ACTIVITY:
For the material below, return exactly the lines starting at the one holding "CN2 pin 2: T16 -> G20" and ending at the one holding "C102: 15nF (DGND, VS) -> 680nF (DGND, VS)", counting both as part of the range.

————

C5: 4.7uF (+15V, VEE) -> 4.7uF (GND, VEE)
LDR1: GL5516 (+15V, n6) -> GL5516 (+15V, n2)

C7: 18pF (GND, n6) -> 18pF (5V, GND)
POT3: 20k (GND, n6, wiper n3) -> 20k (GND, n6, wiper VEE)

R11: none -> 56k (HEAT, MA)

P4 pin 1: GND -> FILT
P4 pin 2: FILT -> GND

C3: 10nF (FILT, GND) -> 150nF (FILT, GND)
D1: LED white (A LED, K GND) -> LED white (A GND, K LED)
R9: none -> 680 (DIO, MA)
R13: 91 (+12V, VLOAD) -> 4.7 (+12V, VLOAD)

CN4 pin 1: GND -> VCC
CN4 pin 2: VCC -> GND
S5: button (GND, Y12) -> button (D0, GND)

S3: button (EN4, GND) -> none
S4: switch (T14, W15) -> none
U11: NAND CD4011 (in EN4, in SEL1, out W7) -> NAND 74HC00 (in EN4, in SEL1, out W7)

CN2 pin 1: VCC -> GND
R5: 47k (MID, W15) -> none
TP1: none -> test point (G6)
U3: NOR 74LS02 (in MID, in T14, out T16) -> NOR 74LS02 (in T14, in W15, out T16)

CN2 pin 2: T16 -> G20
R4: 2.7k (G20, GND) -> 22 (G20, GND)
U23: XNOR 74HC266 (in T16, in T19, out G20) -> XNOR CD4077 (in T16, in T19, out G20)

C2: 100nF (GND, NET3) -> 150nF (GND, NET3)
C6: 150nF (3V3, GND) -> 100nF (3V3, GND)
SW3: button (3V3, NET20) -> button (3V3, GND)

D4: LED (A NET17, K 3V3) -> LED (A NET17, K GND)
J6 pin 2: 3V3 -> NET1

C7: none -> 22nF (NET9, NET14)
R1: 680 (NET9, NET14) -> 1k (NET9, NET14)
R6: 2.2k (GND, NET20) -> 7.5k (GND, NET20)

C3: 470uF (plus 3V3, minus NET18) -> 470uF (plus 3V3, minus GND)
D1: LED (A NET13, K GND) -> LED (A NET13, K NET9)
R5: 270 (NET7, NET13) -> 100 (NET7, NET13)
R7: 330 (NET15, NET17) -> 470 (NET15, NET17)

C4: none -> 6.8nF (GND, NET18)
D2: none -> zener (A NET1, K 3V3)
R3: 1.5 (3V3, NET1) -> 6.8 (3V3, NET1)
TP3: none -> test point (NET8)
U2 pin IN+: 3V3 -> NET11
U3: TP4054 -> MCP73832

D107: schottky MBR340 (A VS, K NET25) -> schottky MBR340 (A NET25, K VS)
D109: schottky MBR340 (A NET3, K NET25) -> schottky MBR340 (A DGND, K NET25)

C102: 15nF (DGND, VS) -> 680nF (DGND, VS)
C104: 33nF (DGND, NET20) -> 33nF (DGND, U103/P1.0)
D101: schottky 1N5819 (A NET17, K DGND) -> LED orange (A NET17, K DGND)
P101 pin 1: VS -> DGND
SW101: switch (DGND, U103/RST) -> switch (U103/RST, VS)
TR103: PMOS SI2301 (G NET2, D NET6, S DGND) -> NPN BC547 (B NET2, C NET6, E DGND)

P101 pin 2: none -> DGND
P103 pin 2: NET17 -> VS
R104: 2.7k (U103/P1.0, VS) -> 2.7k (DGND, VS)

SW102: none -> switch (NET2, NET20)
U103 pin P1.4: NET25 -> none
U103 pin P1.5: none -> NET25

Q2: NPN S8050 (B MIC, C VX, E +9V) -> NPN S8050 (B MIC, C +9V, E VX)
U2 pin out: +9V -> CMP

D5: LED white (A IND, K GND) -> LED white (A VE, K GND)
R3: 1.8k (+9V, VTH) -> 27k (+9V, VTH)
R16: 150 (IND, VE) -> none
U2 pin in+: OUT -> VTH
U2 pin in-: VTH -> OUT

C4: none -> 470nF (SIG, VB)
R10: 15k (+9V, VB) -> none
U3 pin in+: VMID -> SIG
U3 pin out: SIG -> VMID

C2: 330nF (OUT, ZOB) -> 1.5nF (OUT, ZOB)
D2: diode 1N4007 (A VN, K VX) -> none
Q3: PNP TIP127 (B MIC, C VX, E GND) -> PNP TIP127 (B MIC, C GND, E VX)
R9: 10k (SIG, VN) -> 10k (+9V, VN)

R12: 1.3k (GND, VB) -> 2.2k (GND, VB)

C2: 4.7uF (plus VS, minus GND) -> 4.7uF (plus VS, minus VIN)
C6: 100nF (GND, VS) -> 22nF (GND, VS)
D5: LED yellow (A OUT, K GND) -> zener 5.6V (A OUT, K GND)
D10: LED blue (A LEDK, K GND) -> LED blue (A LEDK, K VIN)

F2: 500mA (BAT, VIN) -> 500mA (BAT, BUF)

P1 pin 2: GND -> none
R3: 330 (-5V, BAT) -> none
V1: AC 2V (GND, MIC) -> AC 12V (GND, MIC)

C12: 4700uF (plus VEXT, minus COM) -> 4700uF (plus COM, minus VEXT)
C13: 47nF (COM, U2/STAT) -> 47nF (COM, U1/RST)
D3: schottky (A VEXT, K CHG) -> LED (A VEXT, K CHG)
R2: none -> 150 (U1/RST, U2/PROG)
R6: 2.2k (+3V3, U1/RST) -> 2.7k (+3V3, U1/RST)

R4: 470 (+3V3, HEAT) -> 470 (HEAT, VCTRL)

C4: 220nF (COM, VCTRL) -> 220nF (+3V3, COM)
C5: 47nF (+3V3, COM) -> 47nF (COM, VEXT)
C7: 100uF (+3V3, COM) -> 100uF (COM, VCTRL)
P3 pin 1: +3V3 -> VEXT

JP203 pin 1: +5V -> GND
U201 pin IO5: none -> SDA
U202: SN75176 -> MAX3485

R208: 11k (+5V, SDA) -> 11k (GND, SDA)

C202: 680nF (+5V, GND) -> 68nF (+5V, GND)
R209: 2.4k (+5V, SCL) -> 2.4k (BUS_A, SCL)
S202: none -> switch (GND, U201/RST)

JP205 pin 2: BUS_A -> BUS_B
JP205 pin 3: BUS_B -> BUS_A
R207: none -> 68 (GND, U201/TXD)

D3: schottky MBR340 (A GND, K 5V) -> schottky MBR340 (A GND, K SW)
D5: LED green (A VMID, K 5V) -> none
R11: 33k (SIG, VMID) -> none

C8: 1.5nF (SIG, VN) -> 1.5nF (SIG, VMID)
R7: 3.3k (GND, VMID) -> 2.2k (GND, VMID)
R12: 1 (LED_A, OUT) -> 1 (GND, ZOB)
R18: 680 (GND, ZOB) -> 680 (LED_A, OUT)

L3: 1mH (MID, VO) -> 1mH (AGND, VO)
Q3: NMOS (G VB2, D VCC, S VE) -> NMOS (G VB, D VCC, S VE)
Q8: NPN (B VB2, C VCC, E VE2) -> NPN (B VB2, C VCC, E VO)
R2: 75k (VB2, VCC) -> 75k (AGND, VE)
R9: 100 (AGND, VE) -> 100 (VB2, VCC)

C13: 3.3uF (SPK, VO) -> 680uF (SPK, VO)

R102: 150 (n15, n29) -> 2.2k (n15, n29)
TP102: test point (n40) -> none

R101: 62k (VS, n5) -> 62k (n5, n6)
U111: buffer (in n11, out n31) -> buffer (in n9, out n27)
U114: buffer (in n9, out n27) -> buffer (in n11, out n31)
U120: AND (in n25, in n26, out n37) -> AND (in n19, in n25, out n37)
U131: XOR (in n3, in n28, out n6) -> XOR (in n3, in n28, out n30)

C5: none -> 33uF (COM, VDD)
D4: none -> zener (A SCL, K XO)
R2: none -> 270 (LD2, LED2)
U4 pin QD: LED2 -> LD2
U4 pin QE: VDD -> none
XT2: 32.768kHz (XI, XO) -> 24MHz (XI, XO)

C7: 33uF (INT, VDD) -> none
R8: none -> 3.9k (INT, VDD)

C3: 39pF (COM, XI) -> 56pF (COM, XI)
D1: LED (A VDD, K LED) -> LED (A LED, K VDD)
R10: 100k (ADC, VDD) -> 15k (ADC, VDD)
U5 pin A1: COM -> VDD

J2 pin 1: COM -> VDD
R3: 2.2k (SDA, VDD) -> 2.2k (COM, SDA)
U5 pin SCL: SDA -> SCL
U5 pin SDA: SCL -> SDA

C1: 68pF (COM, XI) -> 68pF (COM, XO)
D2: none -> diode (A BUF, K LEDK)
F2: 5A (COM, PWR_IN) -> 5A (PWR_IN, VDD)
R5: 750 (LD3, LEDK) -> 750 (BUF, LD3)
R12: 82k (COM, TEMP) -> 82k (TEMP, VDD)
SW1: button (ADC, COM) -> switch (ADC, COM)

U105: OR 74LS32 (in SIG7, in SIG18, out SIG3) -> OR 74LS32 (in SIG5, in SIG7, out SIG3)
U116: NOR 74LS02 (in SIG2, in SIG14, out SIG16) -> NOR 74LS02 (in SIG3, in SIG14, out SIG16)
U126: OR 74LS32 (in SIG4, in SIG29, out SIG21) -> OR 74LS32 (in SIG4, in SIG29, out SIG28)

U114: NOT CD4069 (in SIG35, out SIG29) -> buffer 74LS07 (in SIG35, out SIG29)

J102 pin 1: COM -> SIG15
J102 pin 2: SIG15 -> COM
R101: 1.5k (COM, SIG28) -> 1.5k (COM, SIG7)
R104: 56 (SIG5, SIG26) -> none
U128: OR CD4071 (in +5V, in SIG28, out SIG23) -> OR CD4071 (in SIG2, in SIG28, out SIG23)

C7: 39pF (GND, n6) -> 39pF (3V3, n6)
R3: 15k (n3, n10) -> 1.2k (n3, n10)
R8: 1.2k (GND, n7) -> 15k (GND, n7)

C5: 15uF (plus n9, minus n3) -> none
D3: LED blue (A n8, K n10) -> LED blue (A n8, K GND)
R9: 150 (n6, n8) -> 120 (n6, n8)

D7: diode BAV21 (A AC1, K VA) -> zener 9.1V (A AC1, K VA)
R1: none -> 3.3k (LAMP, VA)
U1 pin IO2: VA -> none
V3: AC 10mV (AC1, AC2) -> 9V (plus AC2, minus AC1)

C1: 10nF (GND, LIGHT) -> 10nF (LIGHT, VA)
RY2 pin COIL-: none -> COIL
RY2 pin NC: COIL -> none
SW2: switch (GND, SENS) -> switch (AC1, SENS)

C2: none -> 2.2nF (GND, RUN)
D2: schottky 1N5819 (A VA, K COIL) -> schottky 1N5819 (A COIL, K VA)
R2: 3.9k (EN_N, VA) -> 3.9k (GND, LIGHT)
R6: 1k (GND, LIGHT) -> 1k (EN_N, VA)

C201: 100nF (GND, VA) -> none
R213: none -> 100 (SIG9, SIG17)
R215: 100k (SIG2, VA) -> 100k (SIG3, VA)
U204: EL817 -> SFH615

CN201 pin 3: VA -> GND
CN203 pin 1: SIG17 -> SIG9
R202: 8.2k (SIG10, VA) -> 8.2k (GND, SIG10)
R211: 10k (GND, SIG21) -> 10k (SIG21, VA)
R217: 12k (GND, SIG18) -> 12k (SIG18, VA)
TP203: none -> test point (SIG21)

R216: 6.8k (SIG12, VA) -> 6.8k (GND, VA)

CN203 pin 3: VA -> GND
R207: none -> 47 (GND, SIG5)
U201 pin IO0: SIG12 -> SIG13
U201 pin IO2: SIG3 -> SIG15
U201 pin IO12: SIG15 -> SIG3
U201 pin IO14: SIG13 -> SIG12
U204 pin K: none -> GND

————

ANSWER AREA:
CN2 pin 2: T16 -> G20
R4: 2.7k (G20, GND) -> 22 (G20, GND)
U23: XNOR 74HC266 (in T16, in T19, out G20) -> XNOR CD4077 (in T16, in T19, out G20)

C2: 100nF (GND, NET3) -> 150nF (GND, NET3)
C6: 150nF (3V3, GND) -> 100nF (3V3, GND)
SW3: button (3V3, NET20) -> button (3V3, GND)

D4: LED (A NET17, K 3V3) -> LED (A NET17, K GND)
J6 pin 2: 3V3 -> NET1

C7: none -> 22nF (NET9, NET14)
R1: 680 (NET9, NET14) -> 1k (NET9, NET14)
R6: 2.2k (GND, NET20) -> 7.5k (GND, NET20)

C3: 470uF (plus 3V3, minus NET18) -> 470uF (plus 3V3, minus GND)
D1: LED (A NET13, K GND) -> LED (A NET13, K NET9)
R5: 270 (NET7, NET13) -> 100 (NET7, NET13)
R7: 330 (NET15, NET17) -> 470 (NET15, NET17)

C4: none -> 6.8nF (GND, NET18)
D2: none -> zener (A NET1, K 3V3)
R3: 1.5 (3V3, NET1) -> 6.8 (3V3, NET1)
TP3: none -> test point (NET8)
U2 pin IN+: 3V3 -> NET11
U3: TP4054 -> MCP73832

D107: schottky MBR340 (A VS, K NET25) -> schottky MBR340 (A NET25, K VS)
D109: schottky MBR340 (A NET3, K NET25) -> schottky MBR340 (A DGND, K NET25)

C102: 15nF (DGND, VS) -> 680nF (DGND, VS)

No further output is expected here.